→ **Records**:
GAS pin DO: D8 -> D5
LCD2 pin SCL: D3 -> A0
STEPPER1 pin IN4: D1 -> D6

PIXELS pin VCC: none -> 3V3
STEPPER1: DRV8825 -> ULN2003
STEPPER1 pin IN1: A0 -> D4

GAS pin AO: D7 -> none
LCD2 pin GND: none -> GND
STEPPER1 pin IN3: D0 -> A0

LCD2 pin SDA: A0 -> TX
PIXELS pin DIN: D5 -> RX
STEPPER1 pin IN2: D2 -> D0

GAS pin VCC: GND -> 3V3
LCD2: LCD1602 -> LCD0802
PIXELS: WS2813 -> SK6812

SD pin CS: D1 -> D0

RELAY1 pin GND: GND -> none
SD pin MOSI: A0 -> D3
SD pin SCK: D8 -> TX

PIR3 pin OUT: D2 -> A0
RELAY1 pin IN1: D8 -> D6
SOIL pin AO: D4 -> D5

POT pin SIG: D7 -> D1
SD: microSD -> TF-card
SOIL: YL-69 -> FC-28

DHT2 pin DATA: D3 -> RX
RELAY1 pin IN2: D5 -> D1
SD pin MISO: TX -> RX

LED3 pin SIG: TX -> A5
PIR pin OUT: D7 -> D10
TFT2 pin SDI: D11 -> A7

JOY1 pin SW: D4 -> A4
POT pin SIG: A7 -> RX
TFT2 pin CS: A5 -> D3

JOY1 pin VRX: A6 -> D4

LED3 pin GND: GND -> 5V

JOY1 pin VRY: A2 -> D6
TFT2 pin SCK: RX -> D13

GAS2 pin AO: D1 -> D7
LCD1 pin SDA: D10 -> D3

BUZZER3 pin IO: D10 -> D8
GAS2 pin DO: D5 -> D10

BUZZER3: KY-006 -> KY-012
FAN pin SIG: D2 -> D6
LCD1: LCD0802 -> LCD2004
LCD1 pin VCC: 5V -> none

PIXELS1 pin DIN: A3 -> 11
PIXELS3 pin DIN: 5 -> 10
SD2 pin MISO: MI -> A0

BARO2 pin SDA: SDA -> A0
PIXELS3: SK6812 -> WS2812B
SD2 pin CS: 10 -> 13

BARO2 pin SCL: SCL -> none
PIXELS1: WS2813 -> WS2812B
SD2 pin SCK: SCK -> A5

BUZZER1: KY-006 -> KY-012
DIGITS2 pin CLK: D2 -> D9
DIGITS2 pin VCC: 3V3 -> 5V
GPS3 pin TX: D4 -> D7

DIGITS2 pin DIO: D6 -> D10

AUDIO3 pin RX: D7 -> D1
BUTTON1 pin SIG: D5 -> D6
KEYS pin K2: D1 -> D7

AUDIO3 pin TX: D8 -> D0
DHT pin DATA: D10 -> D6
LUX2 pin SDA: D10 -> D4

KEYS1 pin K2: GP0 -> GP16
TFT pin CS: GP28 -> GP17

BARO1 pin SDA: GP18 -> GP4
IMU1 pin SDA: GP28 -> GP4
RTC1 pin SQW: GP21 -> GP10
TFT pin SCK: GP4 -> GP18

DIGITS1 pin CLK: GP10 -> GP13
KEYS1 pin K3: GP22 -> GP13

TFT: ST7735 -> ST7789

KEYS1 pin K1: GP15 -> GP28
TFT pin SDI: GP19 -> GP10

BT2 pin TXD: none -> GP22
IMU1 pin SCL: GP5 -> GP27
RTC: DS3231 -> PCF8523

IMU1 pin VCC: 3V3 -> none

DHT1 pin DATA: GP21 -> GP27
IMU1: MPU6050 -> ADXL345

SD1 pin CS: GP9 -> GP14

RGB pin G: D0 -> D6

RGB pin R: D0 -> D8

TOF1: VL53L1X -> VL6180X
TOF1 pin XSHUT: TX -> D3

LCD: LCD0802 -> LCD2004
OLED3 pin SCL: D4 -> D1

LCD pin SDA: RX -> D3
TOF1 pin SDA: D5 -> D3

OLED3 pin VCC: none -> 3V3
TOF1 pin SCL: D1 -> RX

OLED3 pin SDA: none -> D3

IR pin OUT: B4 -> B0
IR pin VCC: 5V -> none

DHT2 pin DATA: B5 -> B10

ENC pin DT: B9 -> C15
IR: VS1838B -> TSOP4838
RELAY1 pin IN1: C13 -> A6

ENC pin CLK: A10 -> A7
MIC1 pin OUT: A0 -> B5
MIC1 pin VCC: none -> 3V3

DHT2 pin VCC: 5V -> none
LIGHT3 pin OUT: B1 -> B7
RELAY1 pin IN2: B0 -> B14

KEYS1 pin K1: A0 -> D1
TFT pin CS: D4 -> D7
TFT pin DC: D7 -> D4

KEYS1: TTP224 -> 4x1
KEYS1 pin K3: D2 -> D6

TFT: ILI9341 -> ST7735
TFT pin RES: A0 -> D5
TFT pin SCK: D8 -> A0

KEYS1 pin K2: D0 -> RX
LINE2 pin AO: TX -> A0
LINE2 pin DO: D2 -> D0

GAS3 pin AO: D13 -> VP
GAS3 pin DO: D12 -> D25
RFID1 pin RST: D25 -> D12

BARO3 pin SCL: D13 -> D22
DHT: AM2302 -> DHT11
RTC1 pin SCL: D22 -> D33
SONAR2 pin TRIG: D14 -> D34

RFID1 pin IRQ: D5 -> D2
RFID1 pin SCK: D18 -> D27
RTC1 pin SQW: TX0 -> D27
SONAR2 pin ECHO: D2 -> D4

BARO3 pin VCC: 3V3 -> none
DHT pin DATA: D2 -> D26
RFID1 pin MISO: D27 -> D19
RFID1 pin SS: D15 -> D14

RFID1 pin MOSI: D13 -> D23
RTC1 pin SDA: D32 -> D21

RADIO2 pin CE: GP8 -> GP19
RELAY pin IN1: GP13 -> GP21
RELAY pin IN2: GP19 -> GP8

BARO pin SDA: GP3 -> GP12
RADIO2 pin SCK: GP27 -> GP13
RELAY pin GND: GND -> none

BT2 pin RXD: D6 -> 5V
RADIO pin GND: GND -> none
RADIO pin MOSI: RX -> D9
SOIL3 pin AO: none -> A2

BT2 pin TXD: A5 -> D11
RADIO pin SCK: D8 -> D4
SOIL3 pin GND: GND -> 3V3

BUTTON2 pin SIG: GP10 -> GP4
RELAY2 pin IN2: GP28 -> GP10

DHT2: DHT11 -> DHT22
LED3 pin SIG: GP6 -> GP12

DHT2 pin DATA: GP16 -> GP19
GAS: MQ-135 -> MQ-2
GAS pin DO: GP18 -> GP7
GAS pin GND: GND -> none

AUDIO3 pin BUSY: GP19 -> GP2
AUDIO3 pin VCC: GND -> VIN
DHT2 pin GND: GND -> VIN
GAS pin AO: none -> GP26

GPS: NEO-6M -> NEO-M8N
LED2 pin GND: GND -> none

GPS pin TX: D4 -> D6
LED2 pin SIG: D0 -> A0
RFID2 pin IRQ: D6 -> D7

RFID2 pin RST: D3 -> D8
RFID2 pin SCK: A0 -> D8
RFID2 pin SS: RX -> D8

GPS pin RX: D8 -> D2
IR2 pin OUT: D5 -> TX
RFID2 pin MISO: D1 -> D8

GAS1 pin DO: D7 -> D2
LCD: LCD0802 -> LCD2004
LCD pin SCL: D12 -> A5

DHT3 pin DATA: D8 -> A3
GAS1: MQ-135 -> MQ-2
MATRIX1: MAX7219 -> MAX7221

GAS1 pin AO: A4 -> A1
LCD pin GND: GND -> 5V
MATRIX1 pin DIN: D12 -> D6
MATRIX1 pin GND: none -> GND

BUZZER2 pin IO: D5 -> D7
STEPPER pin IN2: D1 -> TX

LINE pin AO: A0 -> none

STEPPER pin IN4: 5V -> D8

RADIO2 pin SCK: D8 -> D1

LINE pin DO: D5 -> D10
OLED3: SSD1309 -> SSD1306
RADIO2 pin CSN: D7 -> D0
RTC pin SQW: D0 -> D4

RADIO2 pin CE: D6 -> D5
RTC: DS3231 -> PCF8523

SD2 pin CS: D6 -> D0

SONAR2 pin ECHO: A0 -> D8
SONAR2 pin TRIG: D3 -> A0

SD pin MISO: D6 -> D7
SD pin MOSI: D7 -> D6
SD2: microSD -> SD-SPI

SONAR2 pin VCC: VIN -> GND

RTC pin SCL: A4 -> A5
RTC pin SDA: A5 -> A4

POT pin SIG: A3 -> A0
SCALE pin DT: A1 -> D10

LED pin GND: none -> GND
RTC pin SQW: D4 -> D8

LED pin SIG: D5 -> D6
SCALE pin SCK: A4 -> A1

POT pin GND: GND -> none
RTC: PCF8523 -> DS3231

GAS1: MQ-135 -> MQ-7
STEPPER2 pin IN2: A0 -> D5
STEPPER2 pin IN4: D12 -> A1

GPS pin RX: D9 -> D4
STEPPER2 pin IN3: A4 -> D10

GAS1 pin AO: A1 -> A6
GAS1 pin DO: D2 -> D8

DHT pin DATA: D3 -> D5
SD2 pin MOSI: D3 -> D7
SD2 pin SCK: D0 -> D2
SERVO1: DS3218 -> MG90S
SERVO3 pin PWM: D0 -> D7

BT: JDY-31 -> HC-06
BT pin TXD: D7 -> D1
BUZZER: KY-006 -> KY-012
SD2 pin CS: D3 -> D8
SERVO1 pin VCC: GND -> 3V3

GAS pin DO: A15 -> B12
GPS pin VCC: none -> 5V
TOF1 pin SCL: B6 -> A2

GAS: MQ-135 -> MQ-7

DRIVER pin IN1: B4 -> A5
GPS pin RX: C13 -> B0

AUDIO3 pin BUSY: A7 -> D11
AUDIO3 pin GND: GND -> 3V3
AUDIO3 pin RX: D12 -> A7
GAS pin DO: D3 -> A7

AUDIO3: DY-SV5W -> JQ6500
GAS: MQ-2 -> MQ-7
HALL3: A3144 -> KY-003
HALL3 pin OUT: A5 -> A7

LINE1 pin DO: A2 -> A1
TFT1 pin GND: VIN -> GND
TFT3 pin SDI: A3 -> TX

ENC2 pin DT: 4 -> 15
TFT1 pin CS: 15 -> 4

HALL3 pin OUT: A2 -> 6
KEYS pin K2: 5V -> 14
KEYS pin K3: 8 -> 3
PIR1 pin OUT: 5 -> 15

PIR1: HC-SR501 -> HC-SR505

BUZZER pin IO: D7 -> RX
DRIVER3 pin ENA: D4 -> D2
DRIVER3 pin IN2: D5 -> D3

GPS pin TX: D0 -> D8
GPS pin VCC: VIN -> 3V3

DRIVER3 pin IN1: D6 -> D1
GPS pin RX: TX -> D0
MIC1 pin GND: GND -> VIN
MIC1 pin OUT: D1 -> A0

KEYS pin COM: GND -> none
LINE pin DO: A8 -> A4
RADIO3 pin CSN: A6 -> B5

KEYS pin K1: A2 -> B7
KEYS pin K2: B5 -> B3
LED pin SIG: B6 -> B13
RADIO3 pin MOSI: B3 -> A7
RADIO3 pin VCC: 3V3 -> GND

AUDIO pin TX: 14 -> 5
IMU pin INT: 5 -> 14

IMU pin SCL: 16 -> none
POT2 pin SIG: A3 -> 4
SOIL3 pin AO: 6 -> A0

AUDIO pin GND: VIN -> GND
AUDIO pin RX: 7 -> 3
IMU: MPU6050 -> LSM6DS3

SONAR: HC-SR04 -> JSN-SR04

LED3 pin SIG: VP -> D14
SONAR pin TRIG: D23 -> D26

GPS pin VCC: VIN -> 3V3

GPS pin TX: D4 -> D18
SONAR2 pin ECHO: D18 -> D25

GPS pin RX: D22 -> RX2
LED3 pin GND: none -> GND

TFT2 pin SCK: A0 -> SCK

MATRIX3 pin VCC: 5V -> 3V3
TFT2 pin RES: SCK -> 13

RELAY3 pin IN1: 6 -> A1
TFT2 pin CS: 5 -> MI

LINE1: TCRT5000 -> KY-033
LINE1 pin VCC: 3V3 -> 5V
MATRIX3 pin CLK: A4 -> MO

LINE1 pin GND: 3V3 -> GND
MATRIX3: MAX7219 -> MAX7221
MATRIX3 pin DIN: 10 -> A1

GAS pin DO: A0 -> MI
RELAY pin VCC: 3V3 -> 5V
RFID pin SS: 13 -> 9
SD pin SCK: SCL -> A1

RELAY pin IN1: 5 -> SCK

→ **Task item**:
One inclusive range is required: first line of the data through the line containing "JOY1 pin VRX: A6 -> D4". Set it down exactly and output nothing else.

→ **Expected answer**:
GAS pin DO: D8 -> D5
LCD2 pin SCL: D3 -> A0
STEPPER1 pin IN4: D1 -> D6

PIXELS pin VCC: none -> 3V3
STEPPER1: DRV8825 -> ULN2003
STEPPER1 pin IN1: A0 -> D4

GAS pin AO: D7 -> none
LCD2 pin GND: none -> GND
STEPPER1 pin IN3: D0 -> A0

LCD2 pin SDA: A0 -> TX
PIXELS pin DIN: D5 -> RX
STEPPER1 pin IN2: D2 -> D0

GAS pin VCC: GND -> 3V3
LCD2: LCD1602 -> LCD0802
PIXELS: WS2813 -> SK6812

SD pin CS: D1 -> D0

RELAY1 pin GND: GND -> none
SD pin MOSI: A0 -> D3
SD pin SCK: D8 -> TX

PIR3 pin OUT: D2 -> A0
RELAY1 pin IN1: D8 -> D6
SOIL pin AO: D4 -> D5

POT pin SIG: D7 -> D1
SD: microSD -> TF-card
SOIL: YL-69 -> FC-28

DHT2 pin DATA: D3 -> RX
RELAY1 pin IN2: D5 -> D1
SD pin MISO: TX -> RX

LED3 pin SIG: TX -> A5
PIR pin OUT: D7 -> D10
TFT2 pin SDI: D11 -> A7

JOY1 pin SW: D4 -> A4
POT pin SIG: A7 -> RX
TFT2 pin CS: A5 -> D3

JOY1 pin VRX: A6 -> D4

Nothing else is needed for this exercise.